Problem requirements. Repeat nothing but the lines below running from the one containing "GAS1: MQ-3 -> MQ-7" to the one containing "MATRIX pin CS: D5 -> TX". Keep both end lines.

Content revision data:
====
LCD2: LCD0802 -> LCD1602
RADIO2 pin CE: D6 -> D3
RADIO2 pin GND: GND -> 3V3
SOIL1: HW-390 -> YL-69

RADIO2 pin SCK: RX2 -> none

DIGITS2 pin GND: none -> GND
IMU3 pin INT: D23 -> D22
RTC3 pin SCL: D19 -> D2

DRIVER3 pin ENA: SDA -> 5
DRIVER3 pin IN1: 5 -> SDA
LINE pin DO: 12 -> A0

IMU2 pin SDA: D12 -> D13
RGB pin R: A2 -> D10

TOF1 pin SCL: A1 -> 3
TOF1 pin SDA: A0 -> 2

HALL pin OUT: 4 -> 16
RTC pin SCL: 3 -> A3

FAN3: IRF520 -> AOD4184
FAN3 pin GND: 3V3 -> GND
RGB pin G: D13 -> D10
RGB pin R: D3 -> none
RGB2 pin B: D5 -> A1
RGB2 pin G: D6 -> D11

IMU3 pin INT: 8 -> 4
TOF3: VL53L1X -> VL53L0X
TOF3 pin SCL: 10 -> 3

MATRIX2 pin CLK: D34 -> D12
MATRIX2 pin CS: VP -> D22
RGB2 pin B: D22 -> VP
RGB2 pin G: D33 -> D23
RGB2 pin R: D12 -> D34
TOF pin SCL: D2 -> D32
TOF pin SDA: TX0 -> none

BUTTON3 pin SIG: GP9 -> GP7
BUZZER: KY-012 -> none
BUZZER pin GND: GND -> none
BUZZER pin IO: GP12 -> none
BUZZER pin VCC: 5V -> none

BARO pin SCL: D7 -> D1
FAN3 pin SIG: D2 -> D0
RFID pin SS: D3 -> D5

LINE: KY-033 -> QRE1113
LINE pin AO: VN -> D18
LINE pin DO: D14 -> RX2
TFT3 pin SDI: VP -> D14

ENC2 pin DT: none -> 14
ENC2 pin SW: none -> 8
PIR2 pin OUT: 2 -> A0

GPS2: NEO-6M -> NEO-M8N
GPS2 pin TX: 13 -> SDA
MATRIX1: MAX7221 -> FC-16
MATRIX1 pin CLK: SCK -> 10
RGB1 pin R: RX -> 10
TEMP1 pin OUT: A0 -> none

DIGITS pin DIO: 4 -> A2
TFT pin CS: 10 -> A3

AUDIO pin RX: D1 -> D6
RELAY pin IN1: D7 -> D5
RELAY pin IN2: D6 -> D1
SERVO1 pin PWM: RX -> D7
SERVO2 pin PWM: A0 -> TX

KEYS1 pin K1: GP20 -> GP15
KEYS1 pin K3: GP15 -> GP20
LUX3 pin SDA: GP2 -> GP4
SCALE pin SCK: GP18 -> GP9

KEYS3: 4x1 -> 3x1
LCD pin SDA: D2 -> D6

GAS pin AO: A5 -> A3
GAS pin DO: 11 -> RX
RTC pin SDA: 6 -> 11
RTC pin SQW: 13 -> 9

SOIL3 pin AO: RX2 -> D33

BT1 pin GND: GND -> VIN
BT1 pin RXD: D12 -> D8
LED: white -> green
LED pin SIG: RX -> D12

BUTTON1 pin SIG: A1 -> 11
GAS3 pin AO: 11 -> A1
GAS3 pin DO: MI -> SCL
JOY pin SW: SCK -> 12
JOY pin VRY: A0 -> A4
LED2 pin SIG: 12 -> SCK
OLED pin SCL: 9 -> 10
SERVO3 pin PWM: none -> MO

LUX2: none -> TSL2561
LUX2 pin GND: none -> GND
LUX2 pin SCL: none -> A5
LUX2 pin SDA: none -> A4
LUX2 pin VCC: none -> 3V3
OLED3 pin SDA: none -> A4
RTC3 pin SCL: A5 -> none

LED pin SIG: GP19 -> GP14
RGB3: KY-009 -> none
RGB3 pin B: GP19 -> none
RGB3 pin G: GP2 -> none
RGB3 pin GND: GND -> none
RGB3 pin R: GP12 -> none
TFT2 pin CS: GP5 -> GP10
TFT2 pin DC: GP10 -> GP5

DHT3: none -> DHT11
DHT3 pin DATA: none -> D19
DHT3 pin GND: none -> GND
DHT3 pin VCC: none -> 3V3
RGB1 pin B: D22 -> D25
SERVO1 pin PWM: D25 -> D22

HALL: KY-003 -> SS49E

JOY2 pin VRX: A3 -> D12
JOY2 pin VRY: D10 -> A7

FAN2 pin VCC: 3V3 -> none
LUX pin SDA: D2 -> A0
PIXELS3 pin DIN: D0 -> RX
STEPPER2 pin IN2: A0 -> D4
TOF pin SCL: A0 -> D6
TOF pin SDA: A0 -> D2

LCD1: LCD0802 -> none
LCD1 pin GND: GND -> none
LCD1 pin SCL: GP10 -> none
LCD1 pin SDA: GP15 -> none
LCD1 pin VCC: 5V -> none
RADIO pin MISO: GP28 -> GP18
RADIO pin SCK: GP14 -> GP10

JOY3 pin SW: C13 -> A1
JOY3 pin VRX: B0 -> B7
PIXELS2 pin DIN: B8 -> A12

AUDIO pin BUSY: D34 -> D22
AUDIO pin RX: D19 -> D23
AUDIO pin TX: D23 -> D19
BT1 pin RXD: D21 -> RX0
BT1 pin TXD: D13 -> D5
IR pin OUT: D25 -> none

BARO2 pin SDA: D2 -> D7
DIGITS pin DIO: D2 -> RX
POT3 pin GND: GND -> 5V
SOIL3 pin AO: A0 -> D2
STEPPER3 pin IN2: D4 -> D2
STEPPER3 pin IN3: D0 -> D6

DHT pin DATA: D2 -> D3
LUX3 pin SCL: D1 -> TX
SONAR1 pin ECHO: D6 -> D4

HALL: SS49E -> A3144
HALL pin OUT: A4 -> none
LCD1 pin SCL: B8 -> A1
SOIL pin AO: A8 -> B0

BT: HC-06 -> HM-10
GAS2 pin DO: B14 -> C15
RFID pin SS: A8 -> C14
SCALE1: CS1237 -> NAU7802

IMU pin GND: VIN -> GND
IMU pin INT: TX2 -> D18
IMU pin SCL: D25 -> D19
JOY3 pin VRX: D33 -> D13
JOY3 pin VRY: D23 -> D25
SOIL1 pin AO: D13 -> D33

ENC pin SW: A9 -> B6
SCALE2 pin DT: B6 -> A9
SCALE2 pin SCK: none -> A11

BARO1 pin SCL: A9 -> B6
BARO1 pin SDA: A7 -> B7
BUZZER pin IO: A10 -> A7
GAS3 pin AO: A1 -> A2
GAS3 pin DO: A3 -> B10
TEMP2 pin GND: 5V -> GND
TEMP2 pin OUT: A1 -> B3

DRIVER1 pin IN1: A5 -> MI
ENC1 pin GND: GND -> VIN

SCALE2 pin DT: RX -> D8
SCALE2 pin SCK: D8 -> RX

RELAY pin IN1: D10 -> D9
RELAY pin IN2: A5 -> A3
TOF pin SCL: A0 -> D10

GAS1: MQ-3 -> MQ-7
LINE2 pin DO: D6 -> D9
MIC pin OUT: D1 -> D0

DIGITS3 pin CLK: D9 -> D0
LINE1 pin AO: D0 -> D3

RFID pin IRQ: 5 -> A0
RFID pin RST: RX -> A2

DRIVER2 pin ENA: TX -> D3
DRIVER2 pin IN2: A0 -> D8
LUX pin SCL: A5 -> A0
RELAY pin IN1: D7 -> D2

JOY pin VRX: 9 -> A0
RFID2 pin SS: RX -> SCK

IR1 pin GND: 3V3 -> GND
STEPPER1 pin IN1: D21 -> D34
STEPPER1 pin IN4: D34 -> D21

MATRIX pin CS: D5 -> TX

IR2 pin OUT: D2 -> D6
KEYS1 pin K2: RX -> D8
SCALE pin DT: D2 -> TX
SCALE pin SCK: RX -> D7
====
Answer to this exercise.
GAS1: MQ-3 -> MQ-7
LINE2 pin DO: D6 -> D9
MIC pin OUT: D1 -> D0

DIGITS3 pin CLK: D9 -> D0
LINE1 pin AO: D0 -> D3

RFID pin IRQ: 5 -> A0
RFID pin RST: RX -> A2

DRIVER2 pin ENA: TX -> D3
DRIVER2 pin IN2: A0 -> D8
LUX pin SCL: A5 -> A0
RELAY pin IN1: D7 -> D2

JOY pin VRX: 9 -> A0
RFID2 pin SS: RX -> SCK

IR1 pin GND: 3V3 -> GND
STEPPER1 pin IN1: D21 -> D34
STEPPER1 pin IN4: D34 -> D21

MATRIX pin CS: D5 -> TX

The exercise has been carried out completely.